* _DATA SHOWN_
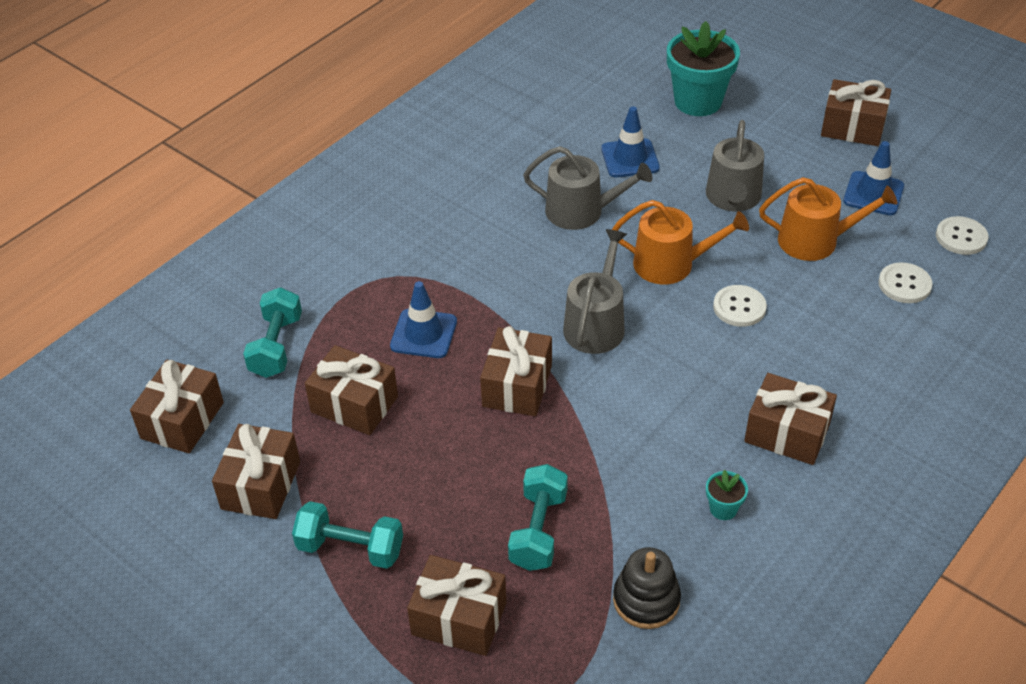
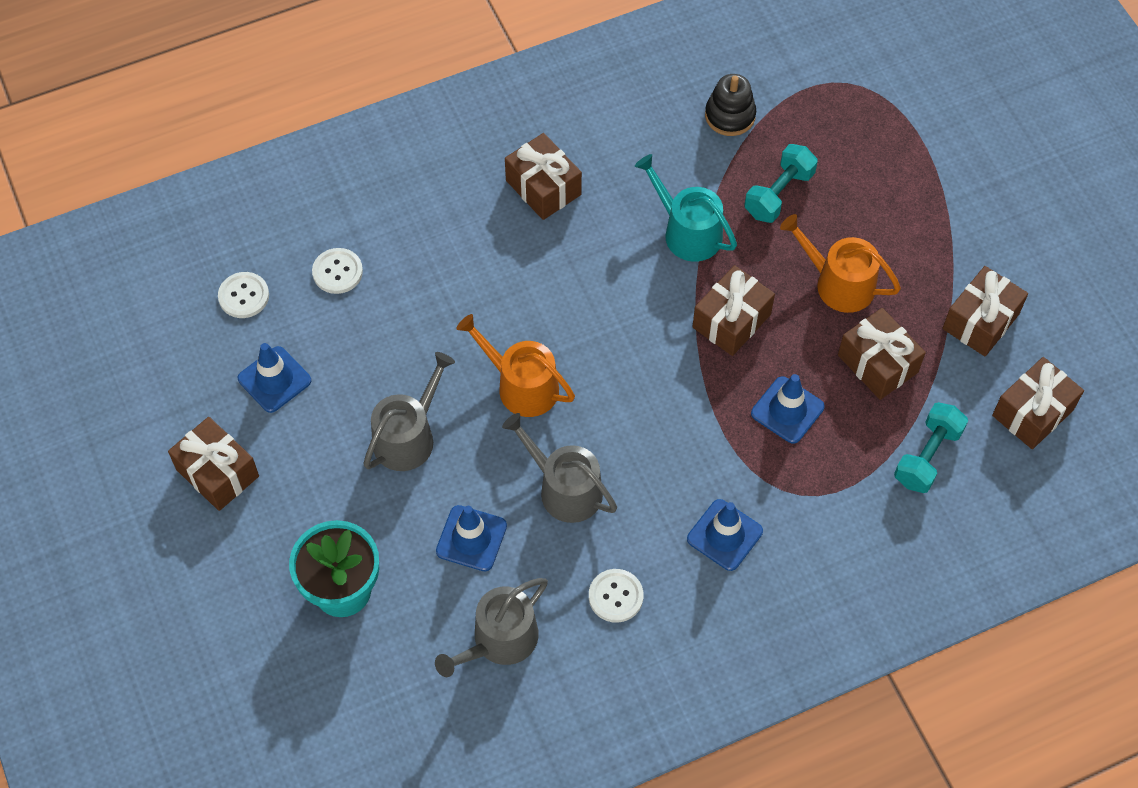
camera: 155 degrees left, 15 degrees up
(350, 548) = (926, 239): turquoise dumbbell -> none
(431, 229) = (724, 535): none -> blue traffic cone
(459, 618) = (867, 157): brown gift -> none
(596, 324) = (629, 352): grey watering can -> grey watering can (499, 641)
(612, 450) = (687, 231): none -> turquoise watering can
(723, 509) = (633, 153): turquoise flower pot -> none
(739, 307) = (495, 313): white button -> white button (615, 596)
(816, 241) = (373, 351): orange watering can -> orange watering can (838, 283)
* * *
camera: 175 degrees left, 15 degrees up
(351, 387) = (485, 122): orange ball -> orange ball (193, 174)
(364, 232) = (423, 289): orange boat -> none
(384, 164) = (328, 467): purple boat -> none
* * *
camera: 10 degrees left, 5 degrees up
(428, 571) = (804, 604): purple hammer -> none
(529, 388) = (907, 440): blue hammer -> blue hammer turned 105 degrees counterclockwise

* _TASK OBJECTIVE_
Of all the entries above, repeat only the lines from the line that has "(739, 307) = (495, 313): white" to the line that has "(816, 241) = (373, 351): orange", both lines included, exactly.

* _OUTPUT OF THE TASK_
(739, 307) = (495, 313): white button -> white button (615, 596)
(816, 241) = (373, 351): orange watering can -> orange watering can (838, 283)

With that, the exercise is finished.